Segment Open
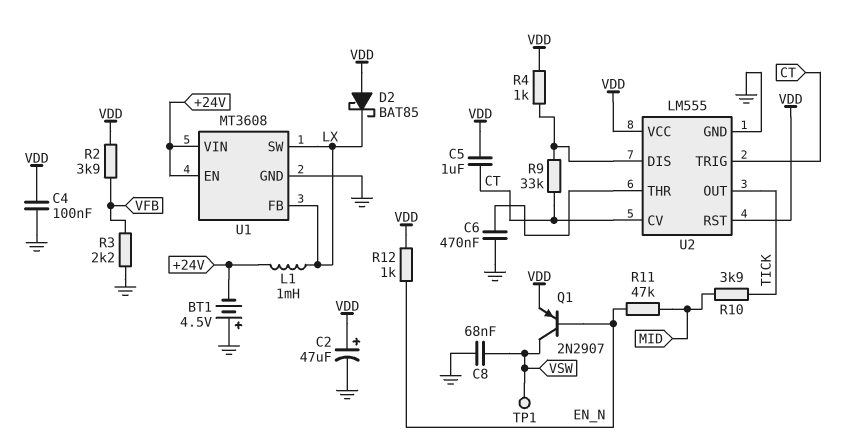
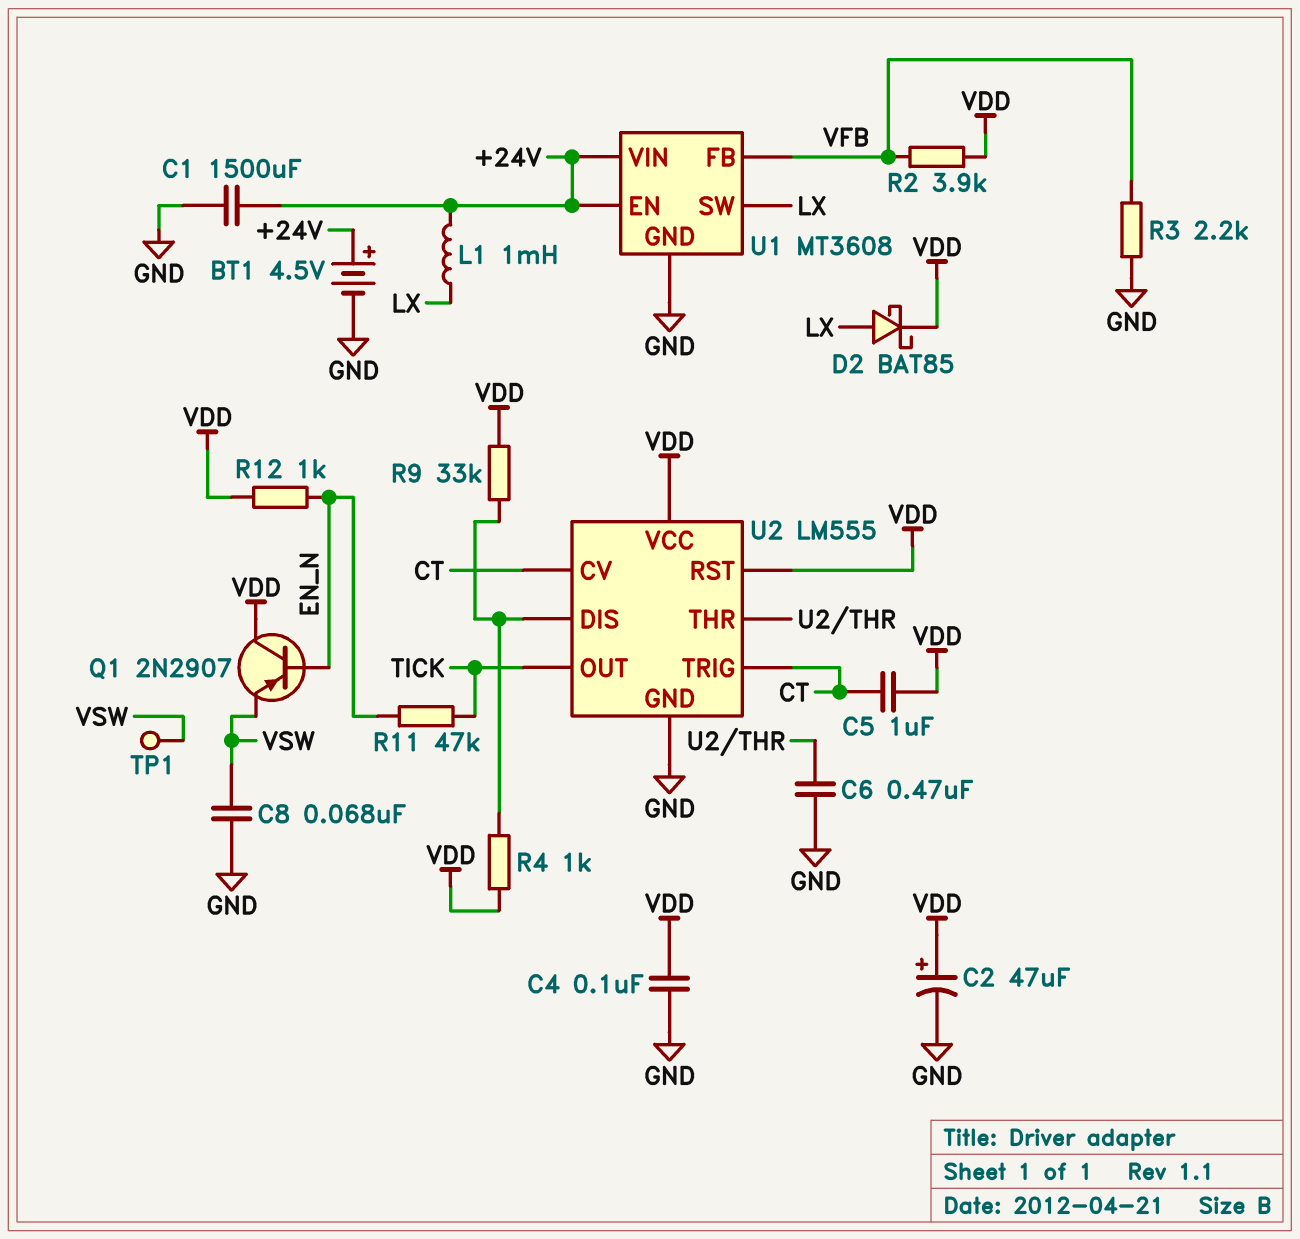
BT1: 4.5V (plus GND, minus +24V) -> 4.5V (plus +24V, minus GND)
C1: none -> 1500uF (+24V, GND)
D2: schottky BAT85 (A VDD, K LX) -> schottky BAT85 (A LX, K VDD)
Q1: PNP 2N2907 (B EN_N, C VSW, E VDD) -> PNP 2N2907 (B EN_N, C VDD, E VSW)
R9: 33k (CT, U2/DIS) -> 33k (U2/DIS, VDD)
R10: 3.9k (MID, TICK) -> none
R11: 47k (EN_N, MID) -> 47k (EN_N, TICK)
U1 pin FB: LX -> VFB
Segment Closed
Problem to solve: Each line from the one containing "R10: 3.9k (MID, TICK) -> none" through the final line of the records must be repeated exactly, with no line added or dropped.

Answer to this task:
R10: 3.9k (MID, TICK) -> none
R11: 47k (EN_N, MID) -> 47k (EN_N, TICK)
U1 pin FB: LX -> VFB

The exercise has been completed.